*Stored data*
::::::::

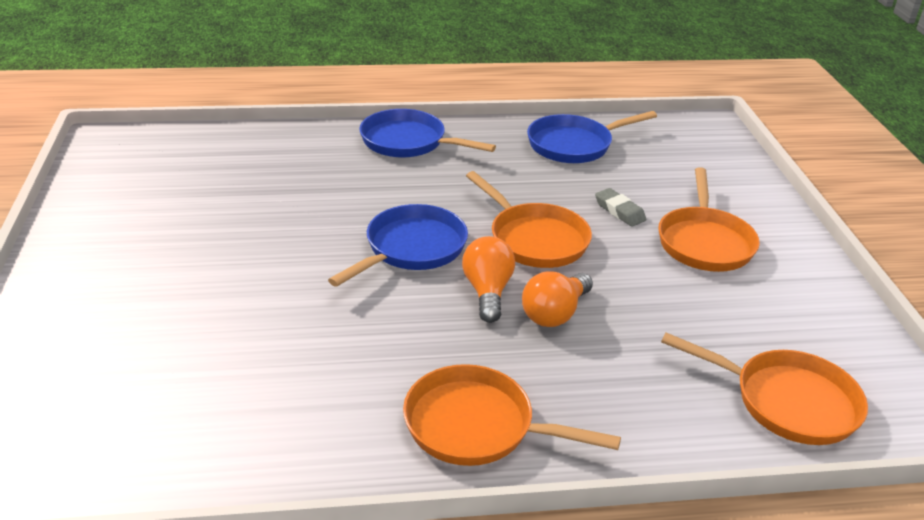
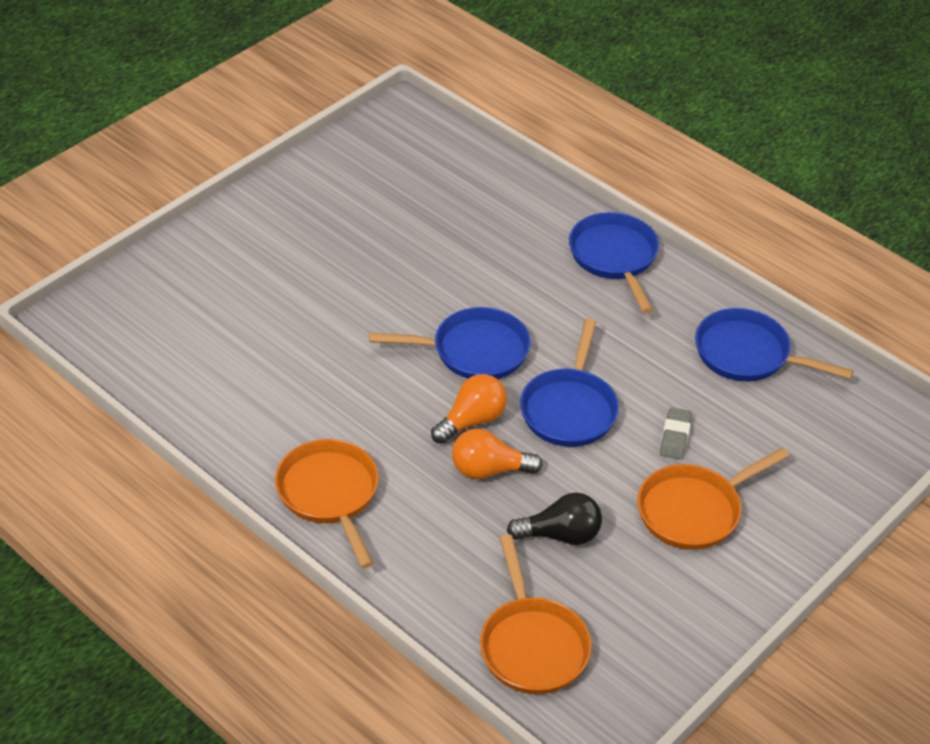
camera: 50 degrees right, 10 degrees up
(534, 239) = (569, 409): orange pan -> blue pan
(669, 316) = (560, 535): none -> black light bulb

::::::::

*Exercise aim*
Pictures are to be left out; the rest of the listing should be printed exactly.

*Solution to this exercise*
camera: 50 degrees right, 10 degrees up
(534, 239) = (569, 409): orange pan -> blue pan
(669, 316) = (560, 535): none -> black light bulb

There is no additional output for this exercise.